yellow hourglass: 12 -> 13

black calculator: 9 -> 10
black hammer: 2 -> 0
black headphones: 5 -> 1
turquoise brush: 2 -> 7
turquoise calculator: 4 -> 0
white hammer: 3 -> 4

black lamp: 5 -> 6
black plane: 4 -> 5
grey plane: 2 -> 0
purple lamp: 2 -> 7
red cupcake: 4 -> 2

+++

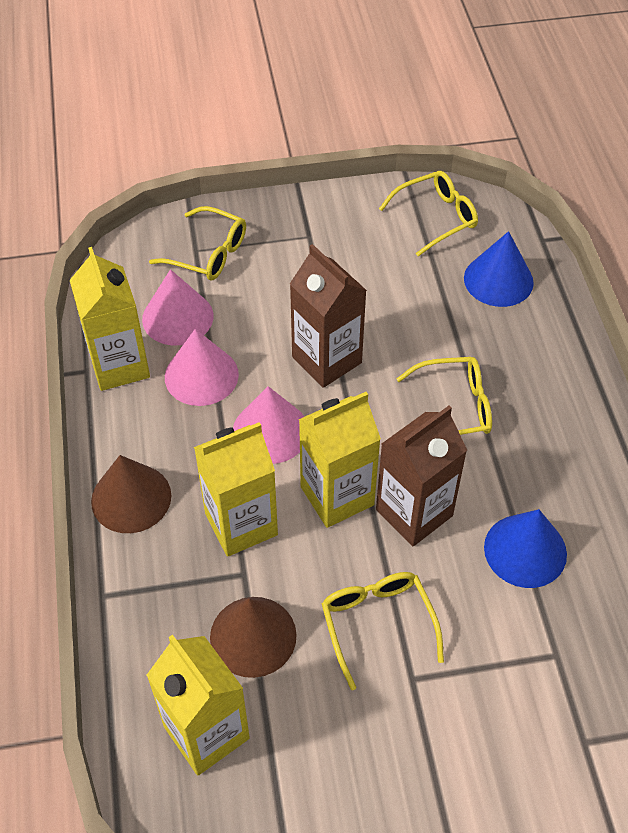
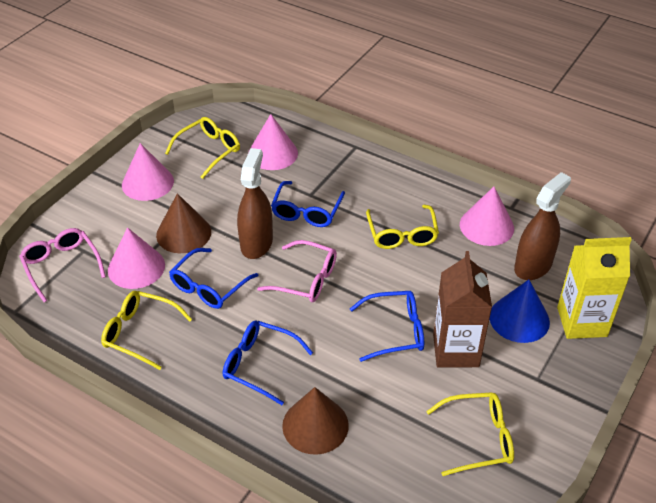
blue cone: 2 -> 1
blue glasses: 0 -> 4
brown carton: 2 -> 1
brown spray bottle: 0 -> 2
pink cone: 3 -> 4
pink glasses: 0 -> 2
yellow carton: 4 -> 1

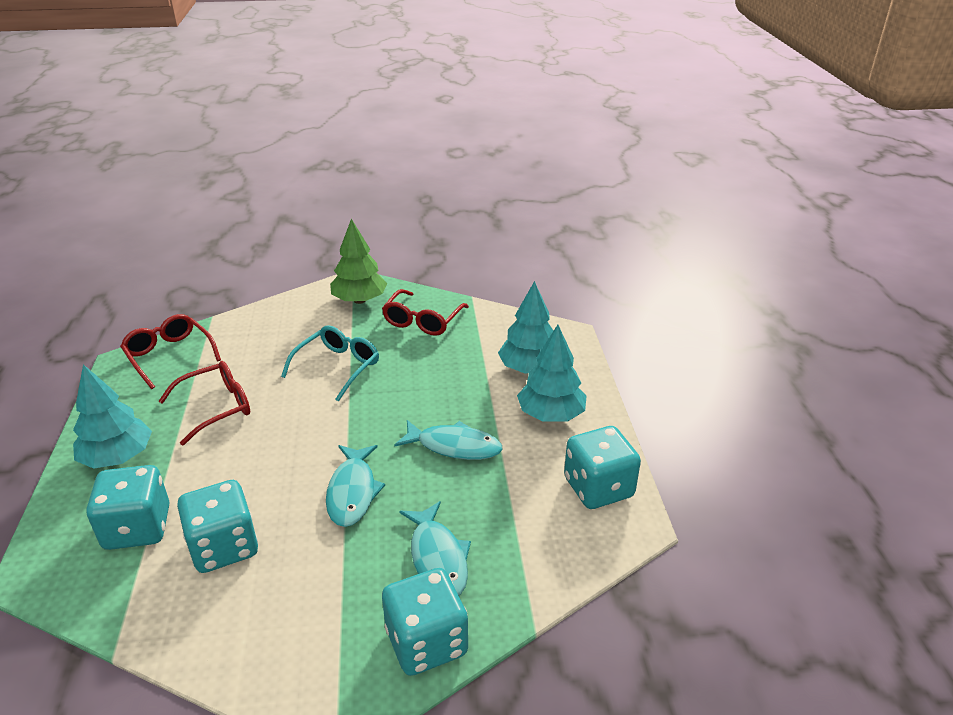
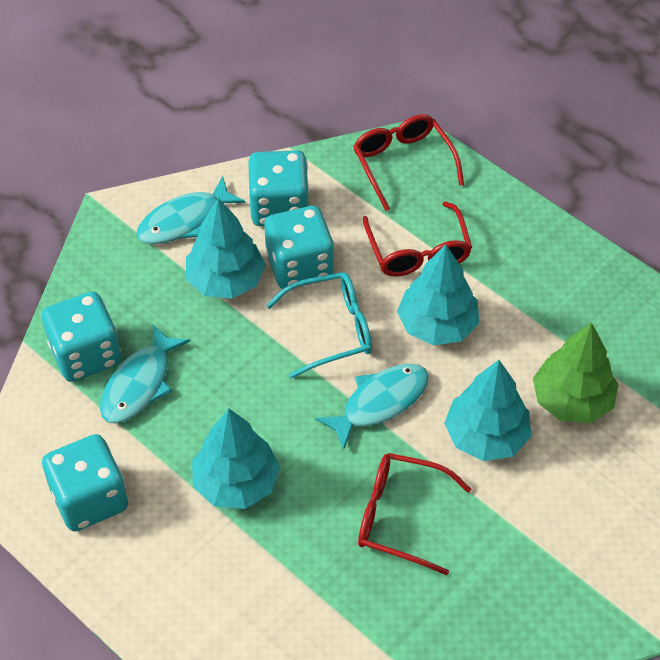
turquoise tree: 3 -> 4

+++

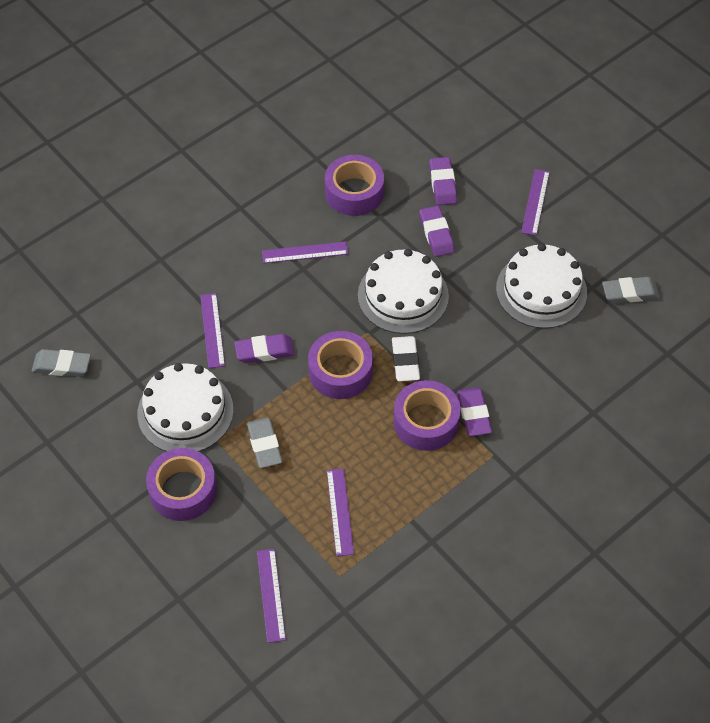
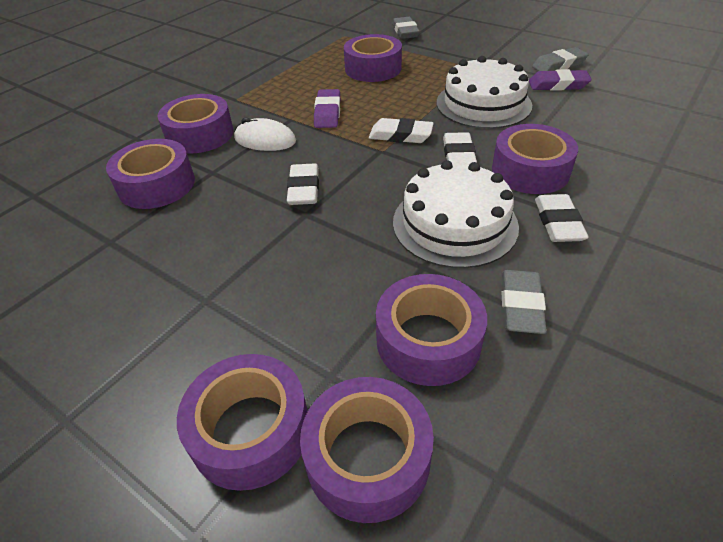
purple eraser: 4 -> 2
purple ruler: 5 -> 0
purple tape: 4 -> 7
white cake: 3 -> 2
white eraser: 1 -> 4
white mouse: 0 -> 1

+++

**Your goal:** In the listing above, find the line with "yellow hourglass: 12 -> 13" and the line with "red cupcake: 4 -> 2", then print exactly those lines and every line between them.

**Response below:**
yellow hourglass: 12 -> 13

black calculator: 9 -> 10
black hammer: 2 -> 0
black headphones: 5 -> 1
turquoise brush: 2 -> 7
turquoise calculator: 4 -> 0
white hammer: 3 -> 4

black lamp: 5 -> 6
black plane: 4 -> 5
grey plane: 2 -> 0
purple lamp: 2 -> 7
red cupcake: 4 -> 2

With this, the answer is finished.